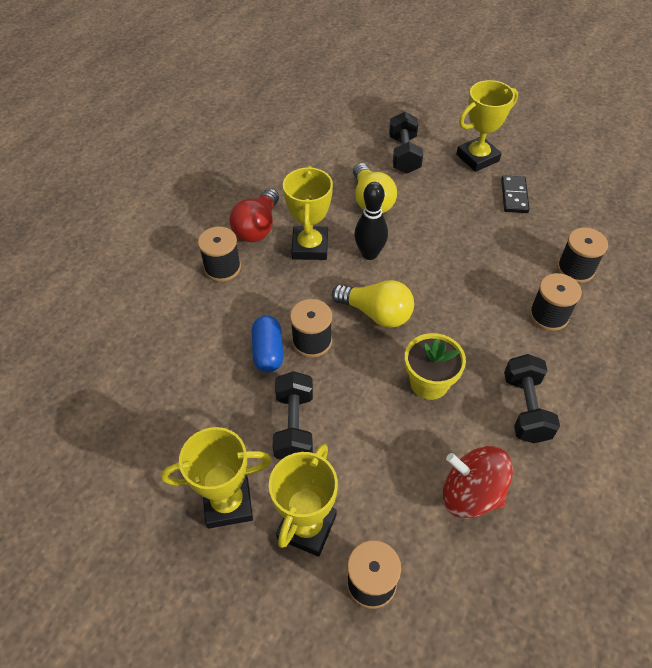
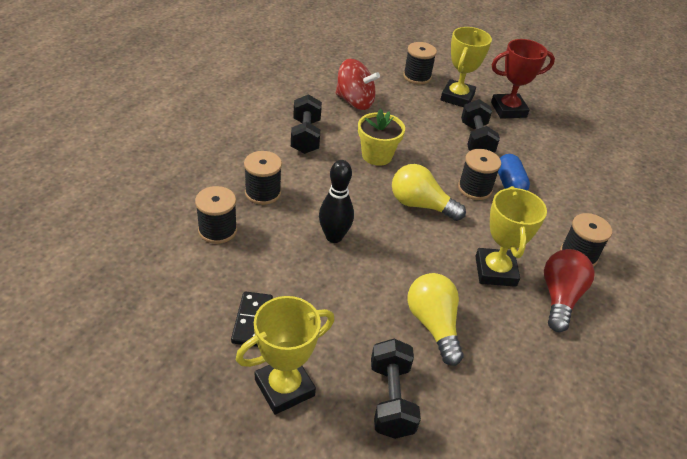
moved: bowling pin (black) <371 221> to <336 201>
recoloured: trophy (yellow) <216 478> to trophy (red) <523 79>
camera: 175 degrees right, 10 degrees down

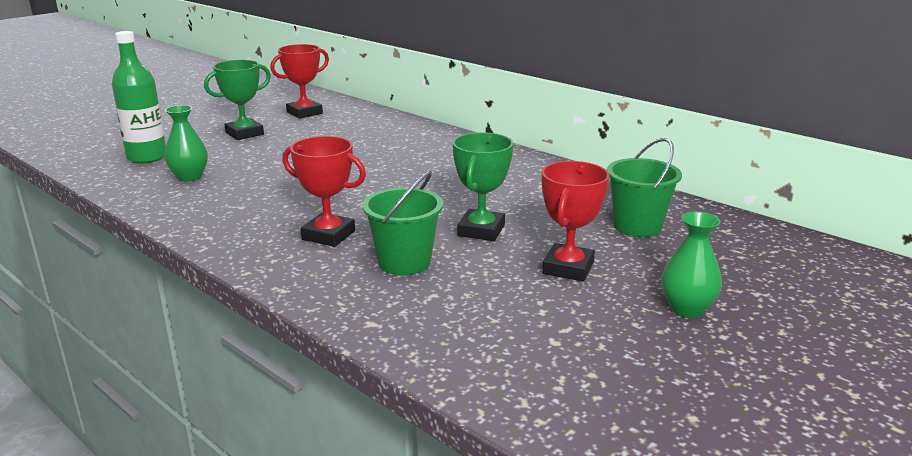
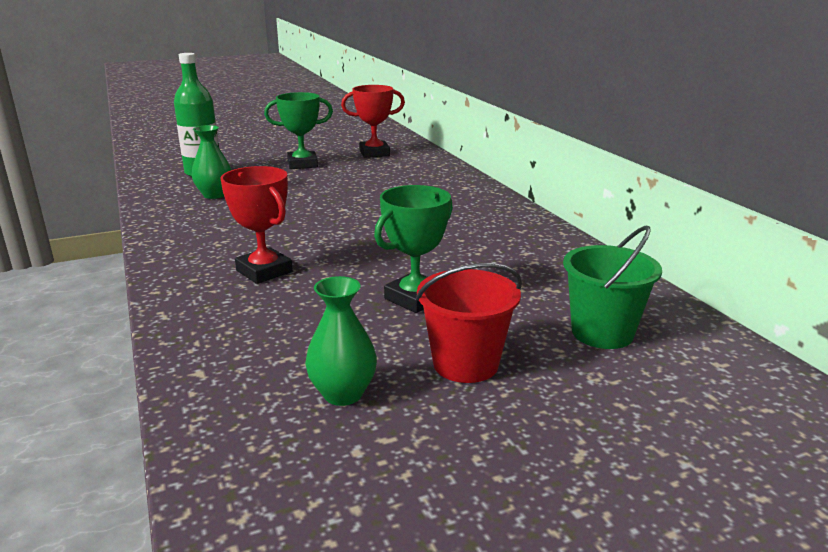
removed: bucket (green) <402 223>
moved: vase (green) <692 264> to <341 341>
replaced: trophy (red) <575 221> to bucket (red) <469 323>
camera: 25 degrees right, 0 degrees up

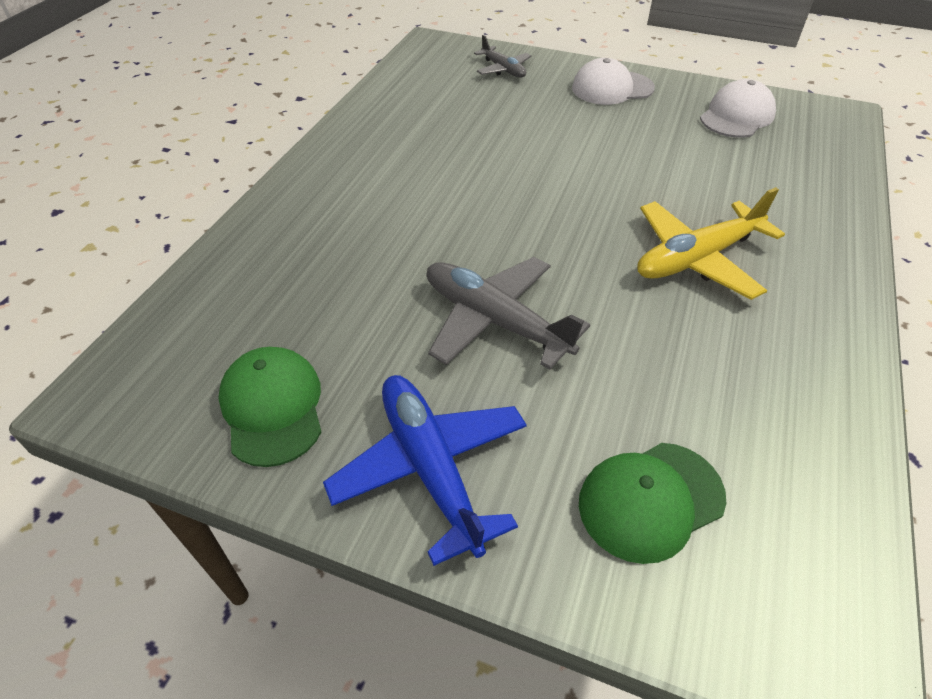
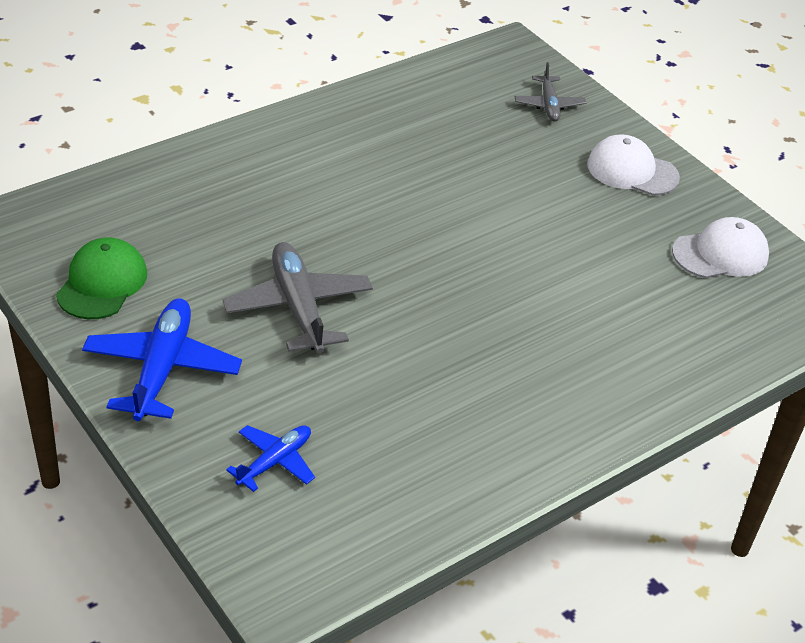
removed: plane (yellow) <711 243>
replaced: cap (green) <652 503> to plane (blue) <270 458>
camera: 30 degrees right, 5 degrees down

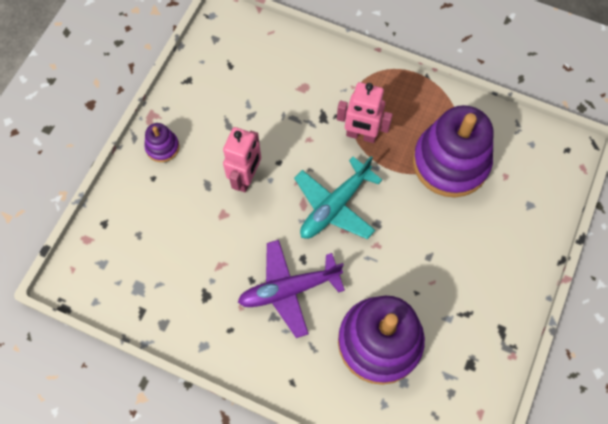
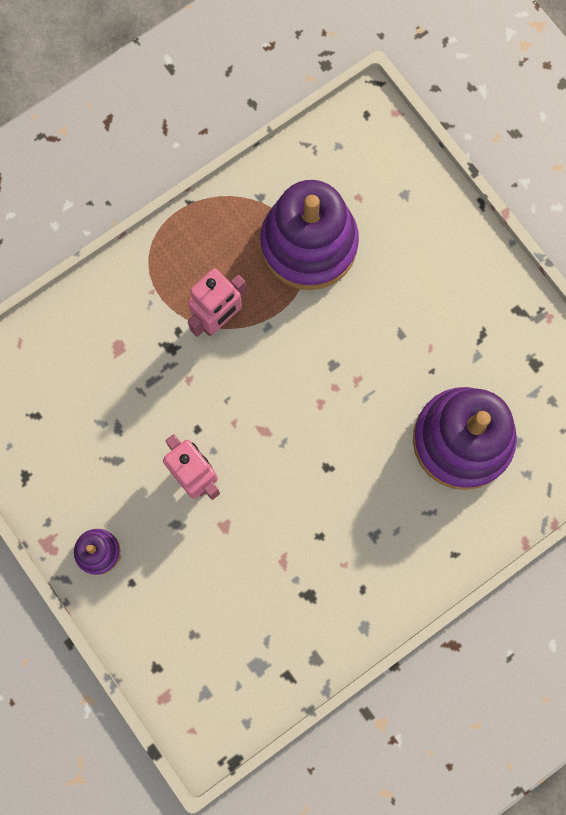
removed: plane (purple) <291 289>; plane (turquoise) <338 197>
camera: 60 degrees left, 10 degrees up

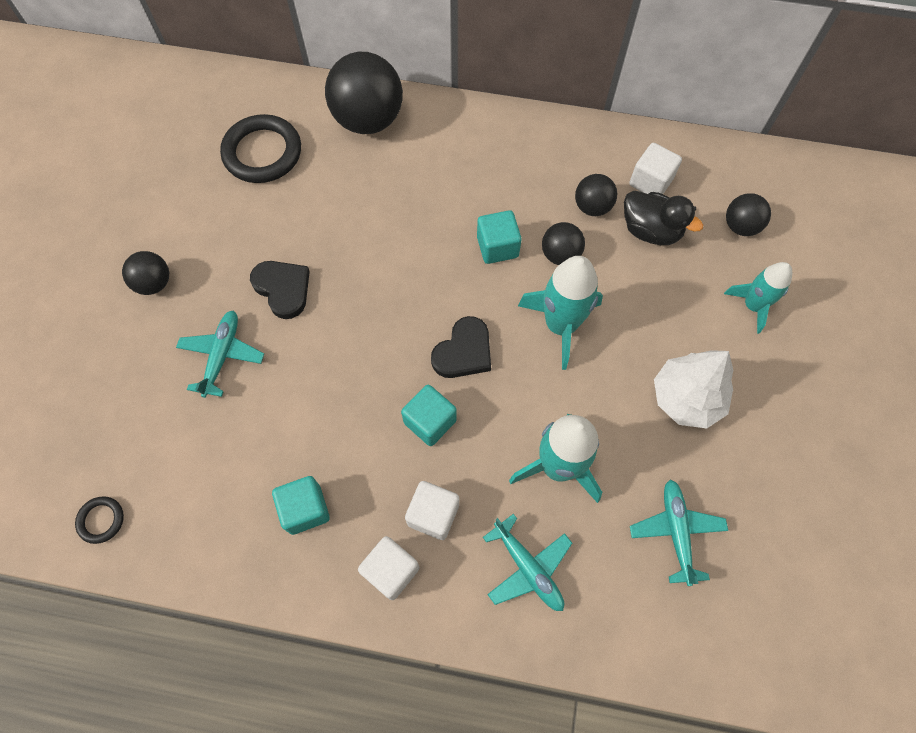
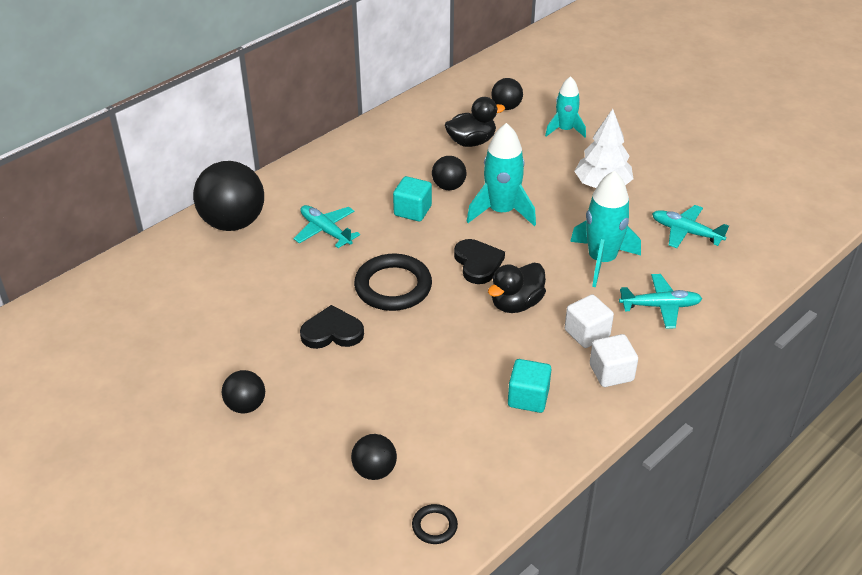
removed: cube (white) <655 168>
moved: plane (turquoise) <220 354> to <327 226>; ring (black) <260 148> to <393 282>; ball (black) <596 195> to <374 457>
replaced: cube (turquoise) <429 415> to duck (black) <517 288>
camera: 55 degrees left, 25 degrees down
________
WHAT YOU WILL DO
All the records need to be set down word for word, with the images left out.

OUTPUT OF THE EXERCISE
moved: bowling pin (black) <371 221> to <336 201>
recoloured: trophy (yellow) <216 478> to trophy (red) <523 79>
camera: 175 degrees right, 10 degrees down

removed: bucket (green) <402 223>
moved: vase (green) <692 264> to <341 341>
replaced: trophy (red) <575 221> to bucket (red) <469 323>
camera: 25 degrees right, 0 degrees up

removed: plane (yellow) <711 243>
replaced: cap (green) <652 503> to plane (blue) <270 458>
camera: 30 degrees right, 5 degrees down

removed: plane (purple) <291 289>; plane (turquoise) <338 197>
camera: 60 degrees left, 10 degrees up

removed: cube (white) <655 168>
moved: plane (turquoise) <220 354> to <327 226>; ring (black) <260 148> to <393 282>; ball (black) <596 195> to <374 457>
replaced: cube (turquoise) <429 415> to duck (black) <517 288>
camera: 55 degrees left, 25 degrees down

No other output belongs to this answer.